→ **Data records**

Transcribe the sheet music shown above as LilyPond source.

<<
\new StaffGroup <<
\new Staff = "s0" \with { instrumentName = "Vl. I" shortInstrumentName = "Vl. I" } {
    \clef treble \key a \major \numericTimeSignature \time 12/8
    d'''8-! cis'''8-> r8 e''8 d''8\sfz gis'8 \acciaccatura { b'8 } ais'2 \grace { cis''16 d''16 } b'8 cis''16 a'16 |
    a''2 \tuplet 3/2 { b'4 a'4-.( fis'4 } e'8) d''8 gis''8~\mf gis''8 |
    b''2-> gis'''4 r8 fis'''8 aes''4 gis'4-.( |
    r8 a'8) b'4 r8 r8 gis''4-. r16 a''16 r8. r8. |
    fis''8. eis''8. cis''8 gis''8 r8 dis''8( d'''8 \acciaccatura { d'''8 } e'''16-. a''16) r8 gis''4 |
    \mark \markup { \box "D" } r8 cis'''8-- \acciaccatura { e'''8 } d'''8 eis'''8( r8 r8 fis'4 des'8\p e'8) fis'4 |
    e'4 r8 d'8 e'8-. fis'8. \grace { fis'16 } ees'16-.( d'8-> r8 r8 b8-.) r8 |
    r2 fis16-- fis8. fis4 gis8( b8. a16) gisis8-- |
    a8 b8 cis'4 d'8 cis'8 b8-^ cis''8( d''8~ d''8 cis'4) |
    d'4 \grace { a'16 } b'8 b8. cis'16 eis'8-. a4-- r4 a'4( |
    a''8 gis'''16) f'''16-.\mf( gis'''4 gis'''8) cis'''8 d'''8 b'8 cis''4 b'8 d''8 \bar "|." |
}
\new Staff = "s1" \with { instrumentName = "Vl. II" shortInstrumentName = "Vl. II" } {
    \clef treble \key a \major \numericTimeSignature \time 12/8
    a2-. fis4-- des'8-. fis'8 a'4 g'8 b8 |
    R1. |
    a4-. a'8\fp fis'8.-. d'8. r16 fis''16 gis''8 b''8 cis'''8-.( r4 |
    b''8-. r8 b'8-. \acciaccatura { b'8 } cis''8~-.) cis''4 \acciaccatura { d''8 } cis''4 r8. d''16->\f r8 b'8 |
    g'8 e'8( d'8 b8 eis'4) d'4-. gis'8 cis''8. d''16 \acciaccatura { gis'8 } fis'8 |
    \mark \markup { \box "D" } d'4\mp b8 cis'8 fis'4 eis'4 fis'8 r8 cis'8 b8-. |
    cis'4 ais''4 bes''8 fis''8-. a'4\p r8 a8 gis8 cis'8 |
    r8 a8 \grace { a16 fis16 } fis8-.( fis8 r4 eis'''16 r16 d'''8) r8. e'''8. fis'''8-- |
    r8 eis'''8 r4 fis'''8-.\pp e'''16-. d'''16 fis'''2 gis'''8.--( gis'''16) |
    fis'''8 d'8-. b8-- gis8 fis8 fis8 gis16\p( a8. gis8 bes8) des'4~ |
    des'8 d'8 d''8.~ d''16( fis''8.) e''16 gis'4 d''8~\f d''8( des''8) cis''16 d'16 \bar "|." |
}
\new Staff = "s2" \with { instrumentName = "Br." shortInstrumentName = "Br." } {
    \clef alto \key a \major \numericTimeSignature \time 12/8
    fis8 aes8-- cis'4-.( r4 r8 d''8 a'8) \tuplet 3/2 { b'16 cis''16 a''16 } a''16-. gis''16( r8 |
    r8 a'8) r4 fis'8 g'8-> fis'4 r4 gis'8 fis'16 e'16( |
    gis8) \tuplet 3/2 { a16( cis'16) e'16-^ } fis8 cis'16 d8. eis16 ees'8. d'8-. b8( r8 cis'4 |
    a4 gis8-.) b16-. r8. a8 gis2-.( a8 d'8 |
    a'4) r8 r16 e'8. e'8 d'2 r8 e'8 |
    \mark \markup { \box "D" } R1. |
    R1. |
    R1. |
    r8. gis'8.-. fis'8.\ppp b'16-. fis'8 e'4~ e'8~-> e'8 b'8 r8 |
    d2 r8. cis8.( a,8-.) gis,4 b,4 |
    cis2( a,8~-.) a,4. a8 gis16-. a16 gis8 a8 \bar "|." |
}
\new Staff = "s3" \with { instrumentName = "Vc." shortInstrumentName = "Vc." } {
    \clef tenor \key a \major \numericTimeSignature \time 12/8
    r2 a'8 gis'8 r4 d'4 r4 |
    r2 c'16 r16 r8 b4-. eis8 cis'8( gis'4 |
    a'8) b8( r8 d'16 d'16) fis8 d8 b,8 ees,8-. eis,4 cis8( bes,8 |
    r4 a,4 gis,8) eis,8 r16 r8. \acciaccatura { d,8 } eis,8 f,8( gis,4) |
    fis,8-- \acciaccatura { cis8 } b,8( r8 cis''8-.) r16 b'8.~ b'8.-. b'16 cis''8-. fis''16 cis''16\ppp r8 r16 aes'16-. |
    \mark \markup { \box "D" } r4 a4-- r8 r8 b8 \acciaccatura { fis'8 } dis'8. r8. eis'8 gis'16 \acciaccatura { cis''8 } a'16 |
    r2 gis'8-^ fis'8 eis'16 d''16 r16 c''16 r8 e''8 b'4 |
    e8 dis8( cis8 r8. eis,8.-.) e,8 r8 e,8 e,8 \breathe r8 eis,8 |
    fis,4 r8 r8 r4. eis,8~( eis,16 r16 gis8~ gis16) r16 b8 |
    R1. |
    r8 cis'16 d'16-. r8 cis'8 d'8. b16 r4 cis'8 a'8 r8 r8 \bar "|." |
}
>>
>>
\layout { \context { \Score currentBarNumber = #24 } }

→ **What is needed**
Collect every line of the data above that contains the string "grace", and reproduce each such line in full.

→ **Final answer**
    d'''8-! cis'''8-> r8 e''8 d''8\sfz gis'8 \acciaccatura { b'8 } ais'2 \grace { cis''16 d''16 } b'8 cis''16 a'16 |
    e'4 r8 d'8 e'8-. fis'8. \grace { fis'16 } ees'16-.( d'8-> r8 r8 b8-.) r8 |
    d'4 \grace { a'16 } b'8 b8. cis'16 eis'8-. a4-- r4 a'4( |
    r8 a8 \grace { a16 fis16 } fis8-.( fis8 r4 eis'''16 r16 d'''8) r8. e'''8. fis'''8-- |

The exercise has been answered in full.